**WORK ITEM:** Pick the lines holding the string "headphones" out of the records and copy them.

**Object state change records:**
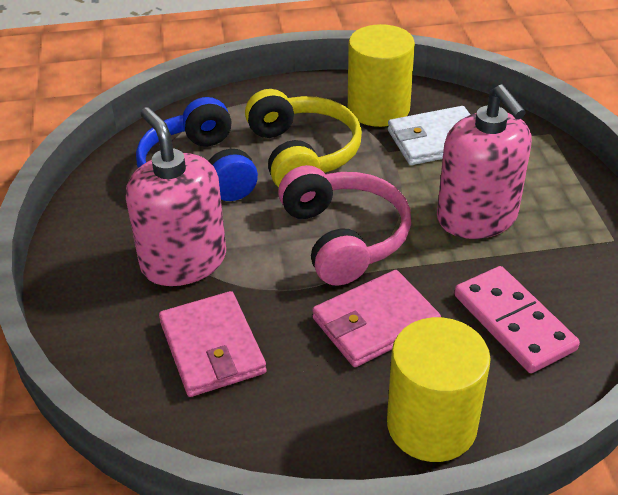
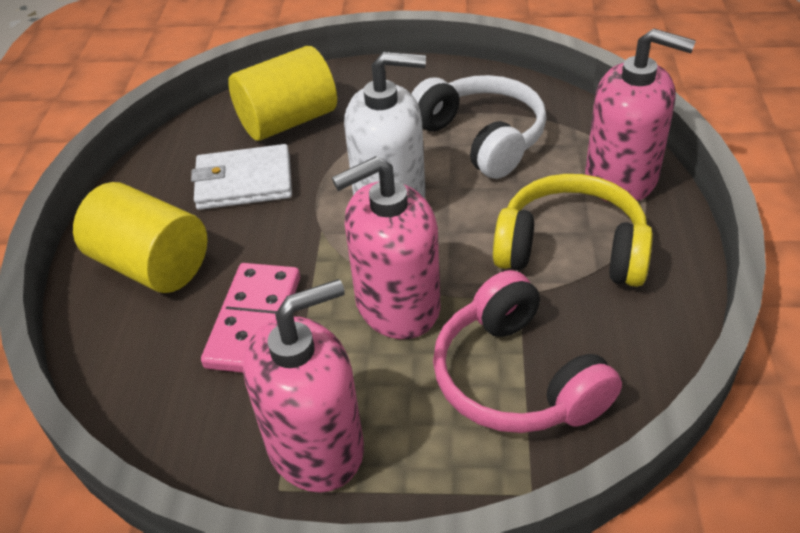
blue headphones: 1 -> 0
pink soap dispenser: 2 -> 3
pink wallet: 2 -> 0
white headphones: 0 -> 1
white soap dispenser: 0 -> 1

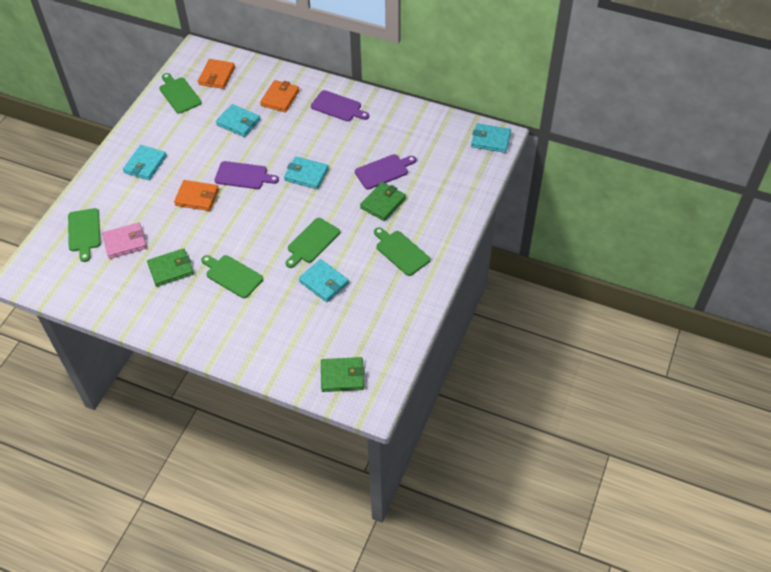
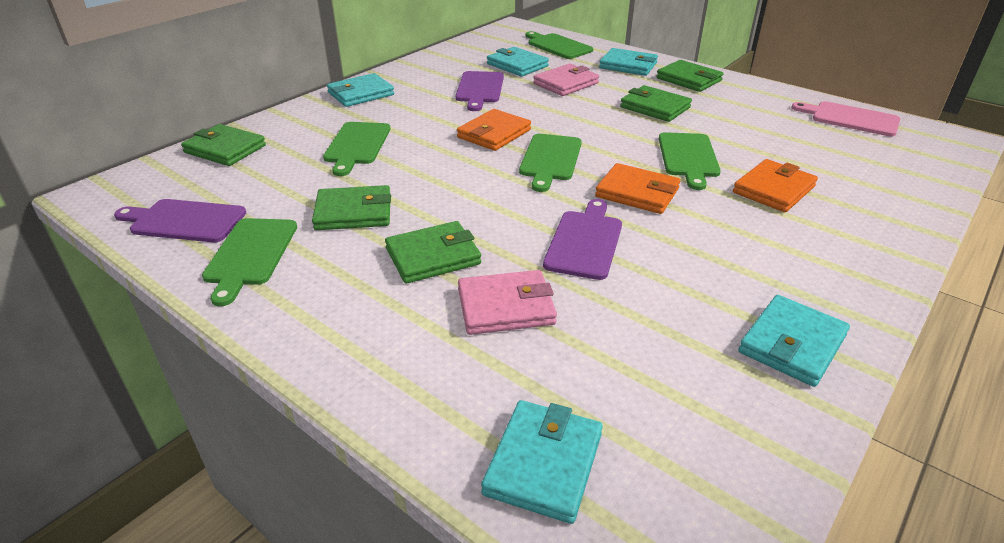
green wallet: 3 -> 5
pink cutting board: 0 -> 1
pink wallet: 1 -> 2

---

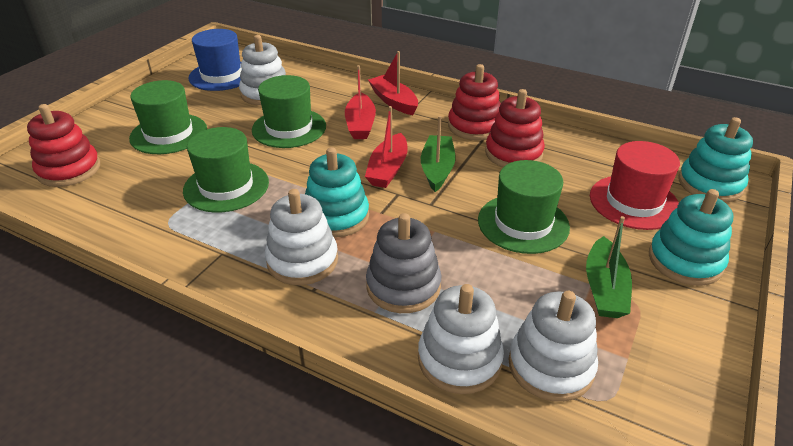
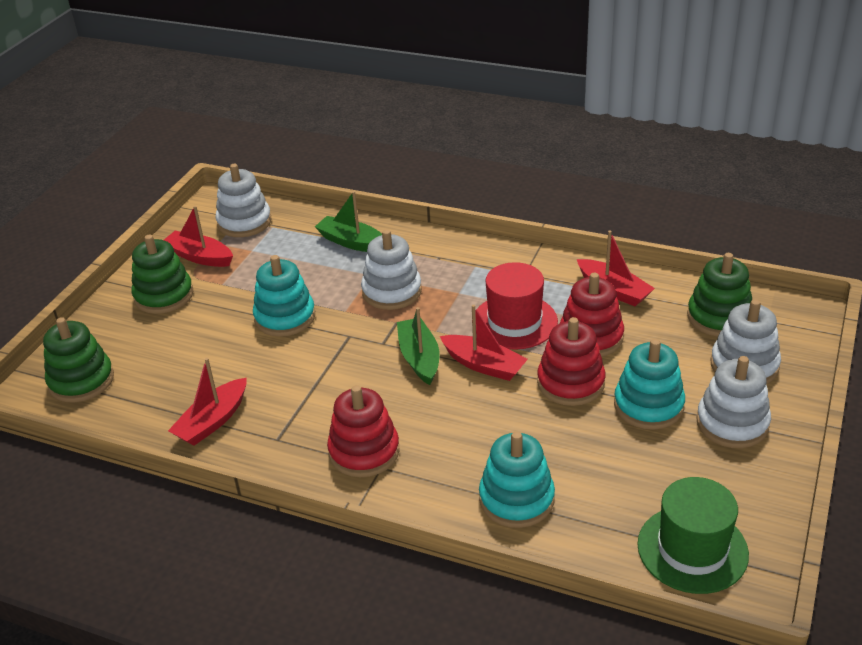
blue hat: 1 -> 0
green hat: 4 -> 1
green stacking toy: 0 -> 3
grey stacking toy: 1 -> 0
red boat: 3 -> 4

...

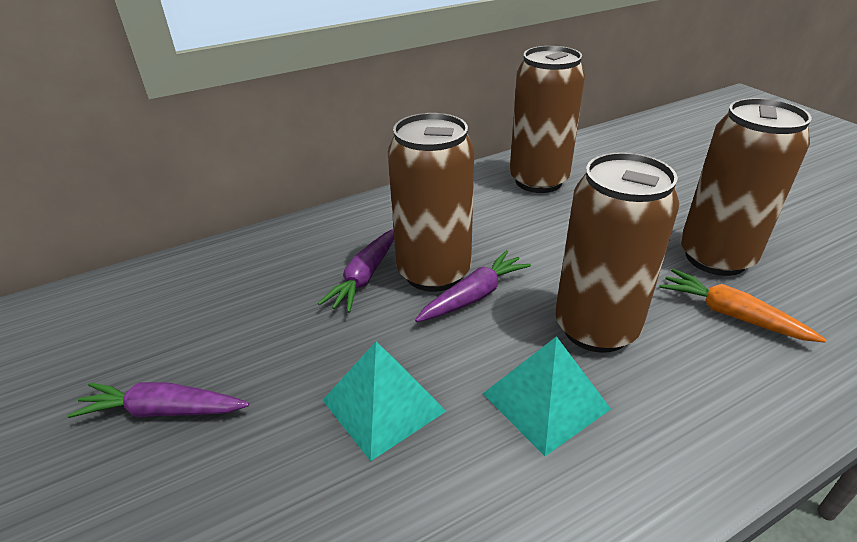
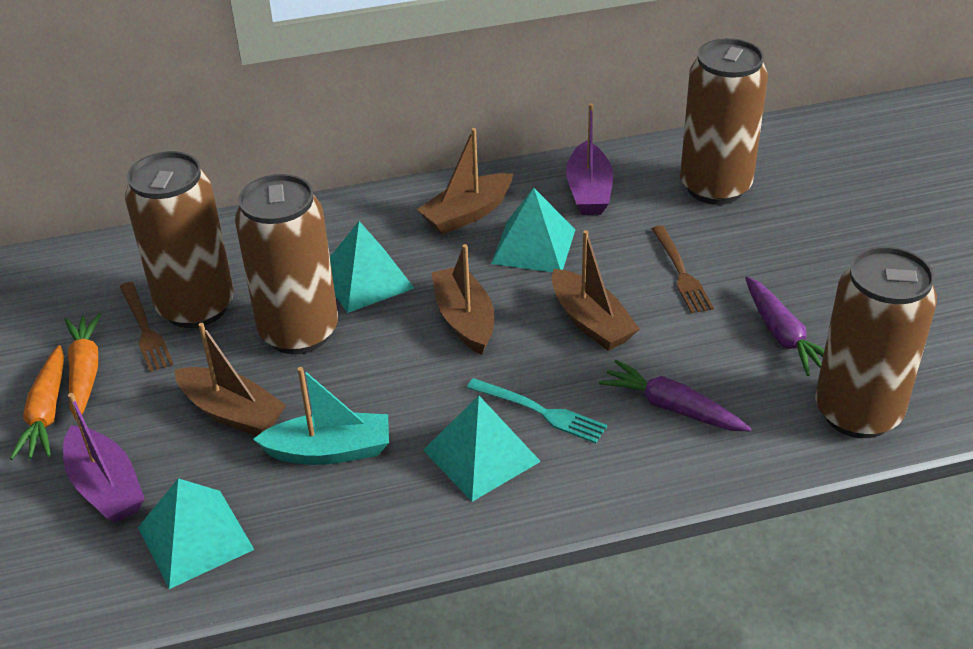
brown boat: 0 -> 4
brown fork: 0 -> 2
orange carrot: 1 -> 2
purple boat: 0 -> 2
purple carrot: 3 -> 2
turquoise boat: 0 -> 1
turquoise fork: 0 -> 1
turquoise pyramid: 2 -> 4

**THE COMPLETED TASK:**
blue headphones: 1 -> 0
white headphones: 0 -> 1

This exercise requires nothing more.